Saved entries:
*** Block opens ***
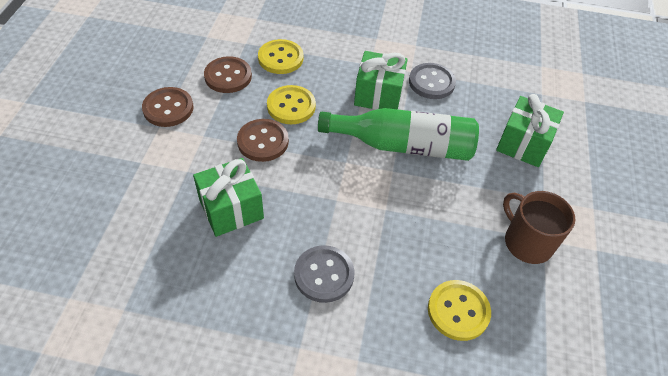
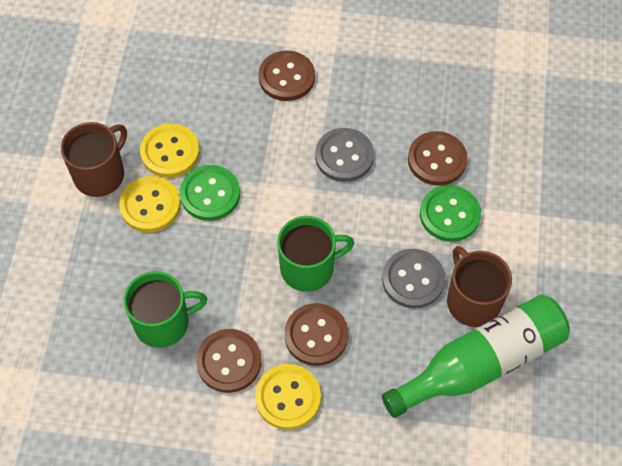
brown button: 3 -> 4
brown mug: 1 -> 2
green button: 0 -> 2
green gift: 3 -> 0
green mug: 0 -> 2

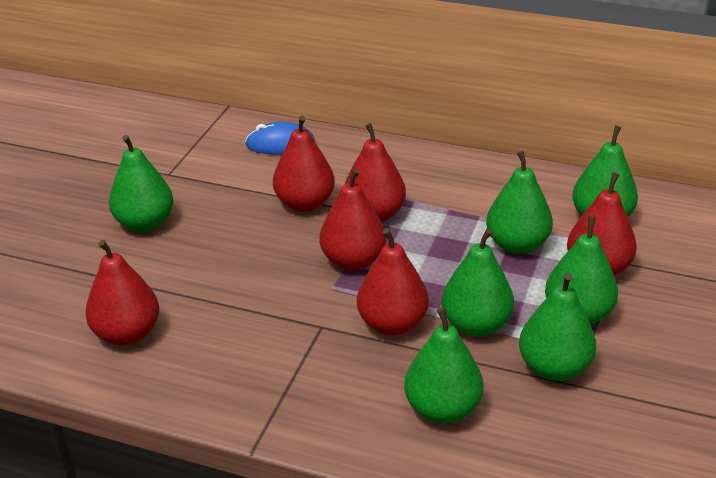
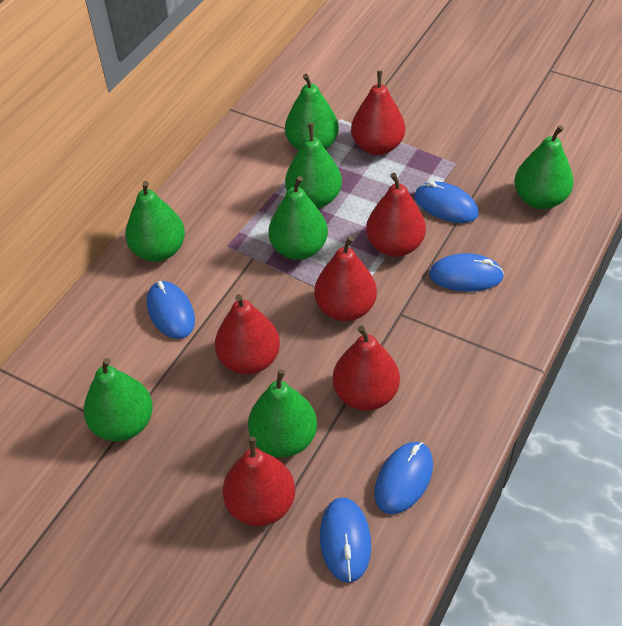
blue mouse: 1 -> 5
*** Block closes ***
## Task statement
Find the lines above holding the word "green" and show them.

## Answer section
green button: 0 -> 2
green gift: 3 -> 0
green mug: 0 -> 2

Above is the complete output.